DATA PROVIDED: Begin

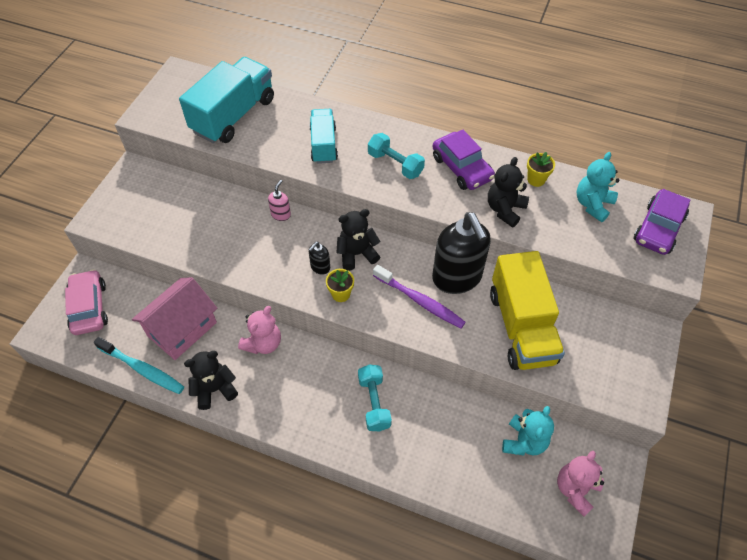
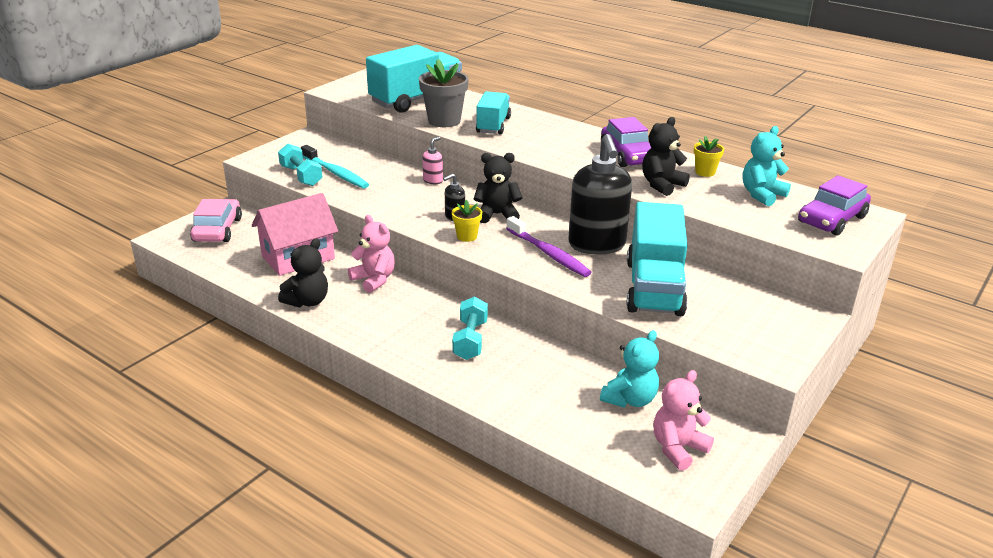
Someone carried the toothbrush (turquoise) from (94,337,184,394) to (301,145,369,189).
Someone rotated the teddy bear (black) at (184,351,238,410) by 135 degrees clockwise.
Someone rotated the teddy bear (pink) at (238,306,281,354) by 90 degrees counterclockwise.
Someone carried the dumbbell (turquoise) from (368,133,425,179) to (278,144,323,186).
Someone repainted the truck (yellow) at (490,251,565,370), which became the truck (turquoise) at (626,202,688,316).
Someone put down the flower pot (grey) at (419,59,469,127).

DATA PROVIDED: End

--- ASSIGNMENT ---
Repeat exactly, and only, the lines of the records above, starting with the line that contains "Someone rotated the teddy bear (pink)" and ending with the final line, both included.

--- RESPONSE TO THIS EXERCISE ---
Someone rotated the teddy bear (pink) at (238,306,281,354) by 90 degrees counterclockwise.
Someone carried the dumbbell (turquoise) from (368,133,425,179) to (278,144,323,186).
Someone repainted the truck (yellow) at (490,251,565,370), which became the truck (turquoise) at (626,202,688,316).
Someone put down the flower pot (grey) at (419,59,469,127).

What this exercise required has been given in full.